> _Supplied records_
*-*-*

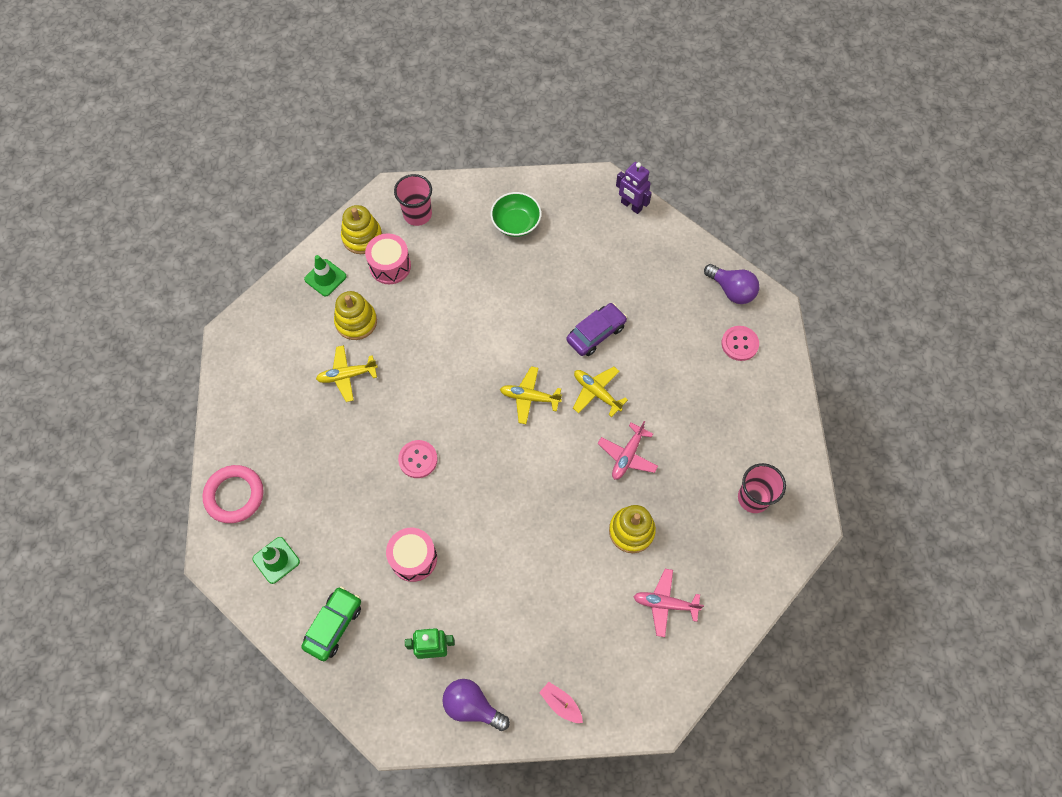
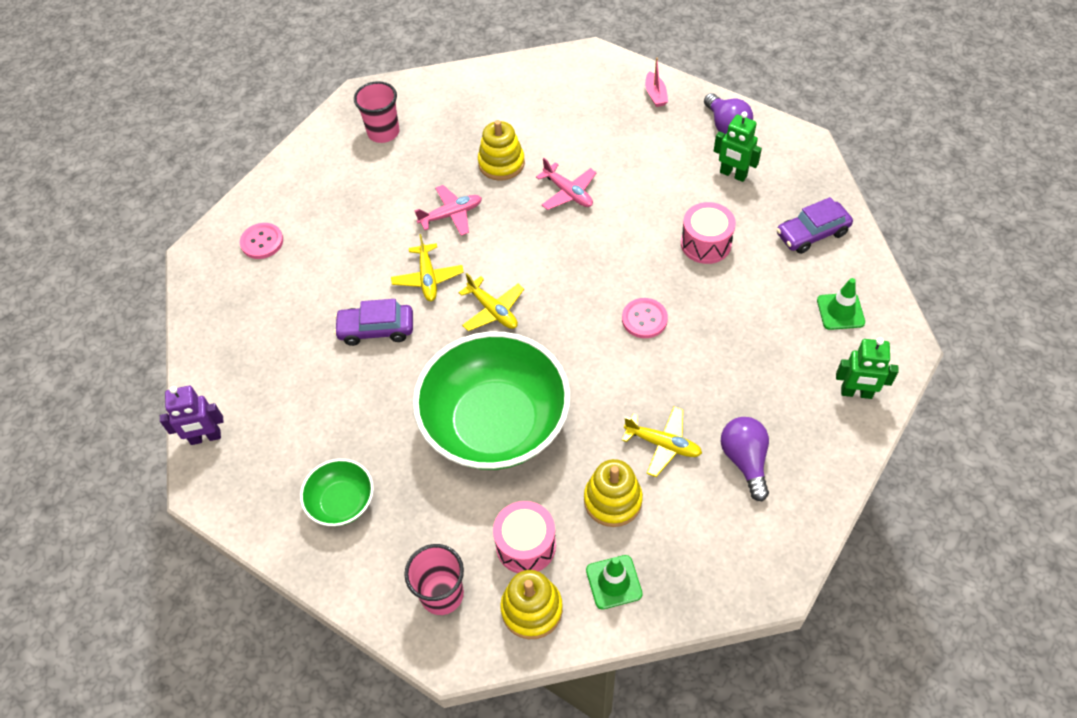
camera: 140 degrees left, 10 degrees down
(234, 495) = (856, 393): pink ring -> green robot
(333, 625) = (812, 234): green car -> purple car
(464, 322) = (495, 423): none -> green bowl
(631, 206) = (205, 437): purple robot -> purple robot turned 90 degrees clockwise
(665, 604) = (521, 108): pink plane -> pink plane (568, 193)
(731, 290) = (213, 290): purple light bulb -> purple light bulb (745, 460)

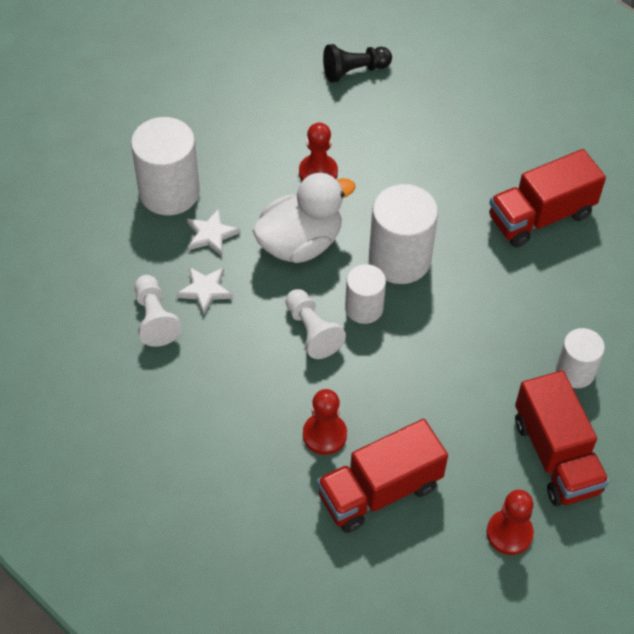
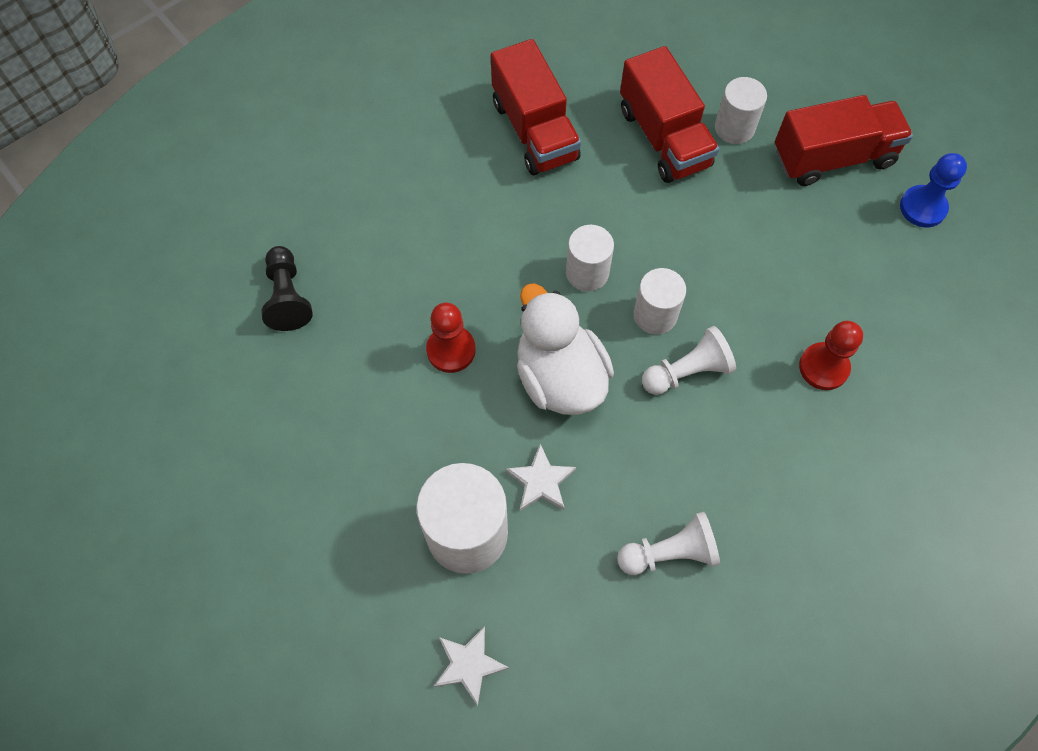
camera: 85 degrees left, 10 degrees up
(205, 290) = (627, 491): white star -> white star (468, 665)
(379, 491) = (887, 318): red truck -> red truck (664, 138)
(399, 259) = (587, 272): white cylinder -> white cylinder, size x0.60
(509, 533) = (922, 207): red pawn -> blue pawn

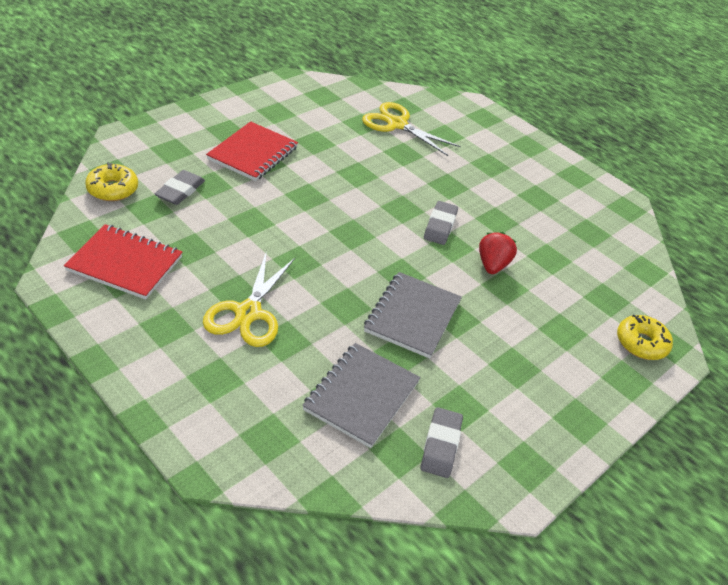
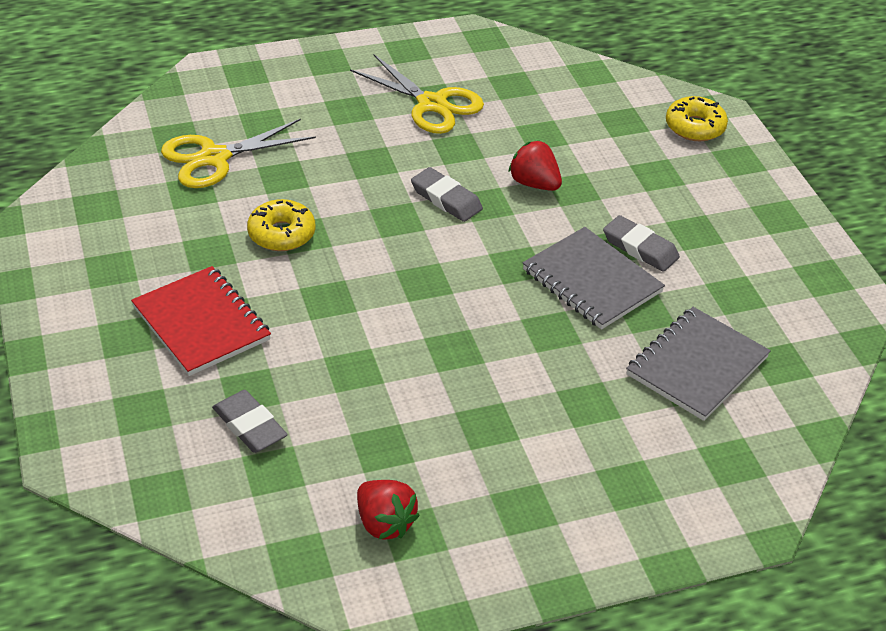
camera: 60 degrees left, 0 degrees up
(112, 189) = (206, 501): yellow donut -> yellow donut (281, 234)
(125, 264) = (384, 523): red notebook -> red strawberry
(248, 313) = (530, 423): yellow scissors -> yellow scissors (432, 104)
(361, 396) = (696, 366): grey notebook -> grey notebook turned 75 degrees clockwise
(440, 445) = (781, 328): grey eraser -> grey eraser (640, 248)

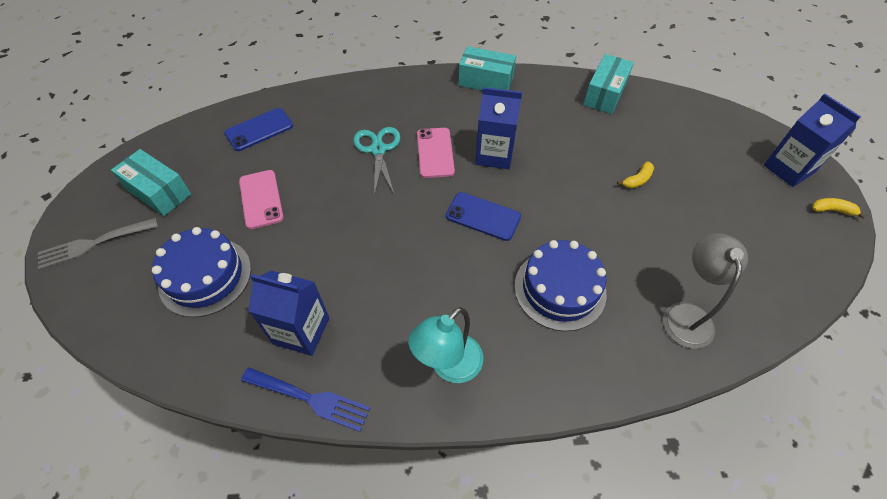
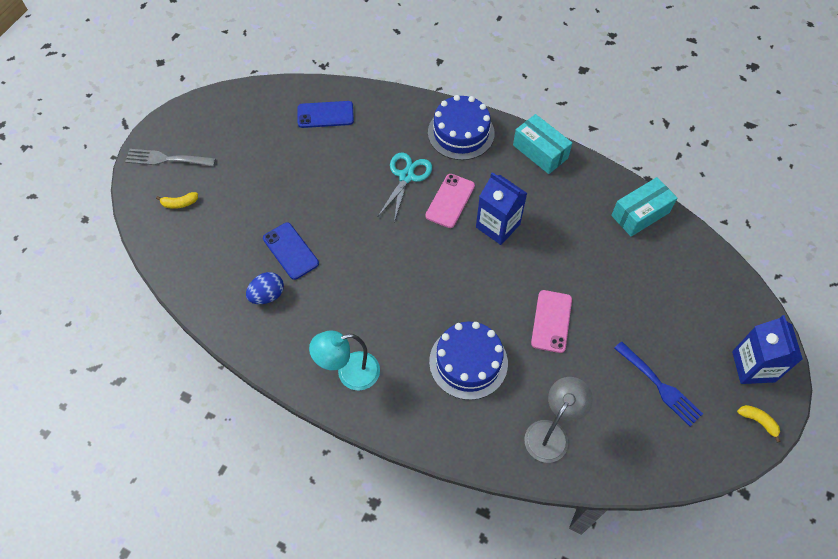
camera: 30 degrees right, 5 degrees up
(159, 192) = (227, 137): turquoise box -> none
(205, 276) = (226, 221): blue cake -> blue cake (461, 133)
(261, 199) = (294, 178): pink phone -> pink phone (551, 321)
(301, 331) = (267, 295): blue carton -> blue egg
(310, 399) = (247, 345): blue fork -> blue fork (660, 386)
(483, 216) = (450, 275): blue phone -> blue phone (290, 251)
(637, 180) = (603, 307): yellow banana -> yellow banana (179, 203)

*-*-*

> _Problem_
The entries above hold the needed span. Transcribe exactly the lines from the one with "(205, 276) = (226, 221): blue" to the one with "(310, 399) = (247, 345): blue", both included.

> _Response box_
(205, 276) = (226, 221): blue cake -> blue cake (461, 133)
(261, 199) = (294, 178): pink phone -> pink phone (551, 321)
(301, 331) = (267, 295): blue carton -> blue egg
(310, 399) = (247, 345): blue fork -> blue fork (660, 386)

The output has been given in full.